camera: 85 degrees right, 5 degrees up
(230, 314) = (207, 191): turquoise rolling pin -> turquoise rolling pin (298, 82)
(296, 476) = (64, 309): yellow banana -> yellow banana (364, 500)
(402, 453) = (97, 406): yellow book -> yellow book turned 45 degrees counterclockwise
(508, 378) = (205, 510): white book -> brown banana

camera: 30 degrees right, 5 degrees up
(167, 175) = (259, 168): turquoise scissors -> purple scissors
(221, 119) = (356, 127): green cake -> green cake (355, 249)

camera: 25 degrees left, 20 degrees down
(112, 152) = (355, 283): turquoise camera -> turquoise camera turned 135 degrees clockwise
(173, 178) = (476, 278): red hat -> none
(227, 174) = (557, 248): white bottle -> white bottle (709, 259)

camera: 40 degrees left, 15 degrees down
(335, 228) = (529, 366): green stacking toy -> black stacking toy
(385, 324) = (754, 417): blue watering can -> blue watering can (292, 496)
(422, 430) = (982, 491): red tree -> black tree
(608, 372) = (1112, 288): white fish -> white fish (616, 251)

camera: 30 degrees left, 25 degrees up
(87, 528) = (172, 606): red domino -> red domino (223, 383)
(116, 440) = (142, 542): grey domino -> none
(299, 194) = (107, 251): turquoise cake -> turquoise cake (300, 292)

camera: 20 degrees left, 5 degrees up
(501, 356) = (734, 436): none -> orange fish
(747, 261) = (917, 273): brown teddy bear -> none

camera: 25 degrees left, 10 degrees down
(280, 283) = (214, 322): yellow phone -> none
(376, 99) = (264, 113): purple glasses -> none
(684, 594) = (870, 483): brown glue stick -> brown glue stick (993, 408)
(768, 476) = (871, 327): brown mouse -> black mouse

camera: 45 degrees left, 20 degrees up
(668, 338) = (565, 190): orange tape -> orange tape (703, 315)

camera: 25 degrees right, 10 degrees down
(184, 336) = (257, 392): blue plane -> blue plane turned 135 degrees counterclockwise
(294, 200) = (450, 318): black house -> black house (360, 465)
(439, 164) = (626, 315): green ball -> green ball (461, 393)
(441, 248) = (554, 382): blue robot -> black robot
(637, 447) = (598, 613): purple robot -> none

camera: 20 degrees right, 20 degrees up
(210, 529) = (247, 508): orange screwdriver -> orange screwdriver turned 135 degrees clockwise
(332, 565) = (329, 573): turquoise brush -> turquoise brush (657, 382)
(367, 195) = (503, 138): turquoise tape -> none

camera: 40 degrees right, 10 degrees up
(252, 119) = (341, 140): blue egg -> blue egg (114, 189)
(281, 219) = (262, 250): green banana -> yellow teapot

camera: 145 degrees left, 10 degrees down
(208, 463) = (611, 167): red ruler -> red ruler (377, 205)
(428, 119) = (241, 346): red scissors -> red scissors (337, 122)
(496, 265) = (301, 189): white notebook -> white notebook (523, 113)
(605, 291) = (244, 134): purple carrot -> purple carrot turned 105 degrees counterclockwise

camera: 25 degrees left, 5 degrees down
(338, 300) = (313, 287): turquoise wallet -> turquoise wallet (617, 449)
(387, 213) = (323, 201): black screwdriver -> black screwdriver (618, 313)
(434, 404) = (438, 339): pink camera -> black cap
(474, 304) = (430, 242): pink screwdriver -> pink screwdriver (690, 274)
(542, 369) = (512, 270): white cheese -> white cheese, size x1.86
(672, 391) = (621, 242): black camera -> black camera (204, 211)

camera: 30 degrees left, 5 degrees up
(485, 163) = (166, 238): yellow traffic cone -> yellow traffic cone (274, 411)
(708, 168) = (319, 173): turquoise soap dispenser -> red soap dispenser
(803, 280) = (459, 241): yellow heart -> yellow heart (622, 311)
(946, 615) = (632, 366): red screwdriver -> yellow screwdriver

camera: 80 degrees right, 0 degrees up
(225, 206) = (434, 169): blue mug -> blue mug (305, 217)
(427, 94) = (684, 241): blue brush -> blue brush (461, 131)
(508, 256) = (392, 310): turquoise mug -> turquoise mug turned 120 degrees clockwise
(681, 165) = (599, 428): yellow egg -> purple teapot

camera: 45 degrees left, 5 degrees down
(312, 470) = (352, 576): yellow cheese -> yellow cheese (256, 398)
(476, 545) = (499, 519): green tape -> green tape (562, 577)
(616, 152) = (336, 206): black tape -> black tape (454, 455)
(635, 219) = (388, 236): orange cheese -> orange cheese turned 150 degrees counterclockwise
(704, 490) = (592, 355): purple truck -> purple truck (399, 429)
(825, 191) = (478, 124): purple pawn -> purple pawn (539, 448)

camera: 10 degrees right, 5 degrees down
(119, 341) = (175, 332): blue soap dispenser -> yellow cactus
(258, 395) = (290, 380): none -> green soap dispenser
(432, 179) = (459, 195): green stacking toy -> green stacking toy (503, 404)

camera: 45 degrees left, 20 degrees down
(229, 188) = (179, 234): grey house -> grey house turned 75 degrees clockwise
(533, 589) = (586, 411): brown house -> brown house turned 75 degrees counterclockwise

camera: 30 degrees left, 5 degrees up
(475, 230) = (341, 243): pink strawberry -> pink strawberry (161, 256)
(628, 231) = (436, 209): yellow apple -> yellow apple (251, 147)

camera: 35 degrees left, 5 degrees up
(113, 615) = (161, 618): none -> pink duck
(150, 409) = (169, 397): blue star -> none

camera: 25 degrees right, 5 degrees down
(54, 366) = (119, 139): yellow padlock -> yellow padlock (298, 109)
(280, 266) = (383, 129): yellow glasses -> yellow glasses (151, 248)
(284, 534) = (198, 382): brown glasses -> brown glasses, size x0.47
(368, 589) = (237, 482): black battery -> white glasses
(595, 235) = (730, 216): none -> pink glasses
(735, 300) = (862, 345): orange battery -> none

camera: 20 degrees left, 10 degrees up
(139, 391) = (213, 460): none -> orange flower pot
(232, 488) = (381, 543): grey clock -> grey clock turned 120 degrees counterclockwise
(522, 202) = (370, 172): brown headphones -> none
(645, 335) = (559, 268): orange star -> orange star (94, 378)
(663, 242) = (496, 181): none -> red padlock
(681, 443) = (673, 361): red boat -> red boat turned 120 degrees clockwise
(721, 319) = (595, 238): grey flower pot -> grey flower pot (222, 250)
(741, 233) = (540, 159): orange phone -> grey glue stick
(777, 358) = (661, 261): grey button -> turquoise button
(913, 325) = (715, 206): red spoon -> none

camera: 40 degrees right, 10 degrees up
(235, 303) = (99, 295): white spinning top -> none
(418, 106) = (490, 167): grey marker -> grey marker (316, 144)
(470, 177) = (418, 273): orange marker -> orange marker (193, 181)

Problem statement -
The expected output is exactly the lines of the listing above between the line holding "camera: 25 degrees right, 10 degrees down" and the line holding "(605, 291) = (244, 134): purple", inclusive.

Task answer -
camera: 25 degrees right, 10 degrees down
(184, 336) = (257, 392): blue plane -> blue plane turned 135 degrees counterclockwise
(294, 200) = (450, 318): black house -> black house (360, 465)
(439, 164) = (626, 315): green ball -> green ball (461, 393)
(441, 248) = (554, 382): blue robot -> black robot
(637, 447) = (598, 613): purple robot -> none

camera: 20 degrees right, 20 degrees up
(210, 529) = (247, 508): orange screwdriver -> orange screwdriver turned 135 degrees clockwise
(332, 565) = (329, 573): turquoise brush -> turquoise brush (657, 382)
(367, 195) = (503, 138): turquoise tape -> none

camera: 40 degrees right, 10 degrees up
(252, 119) = (341, 140): blue egg -> blue egg (114, 189)
(281, 219) = (262, 250): green banana -> yellow teapot

camera: 145 degrees left, 10 degrees down
(208, 463) = (611, 167): red ruler -> red ruler (377, 205)
(428, 119) = (241, 346): red scissors -> red scissors (337, 122)
(496, 265) = (301, 189): white notebook -> white notebook (523, 113)
(605, 291) = (244, 134): purple carrot -> purple carrot turned 105 degrees counterclockwise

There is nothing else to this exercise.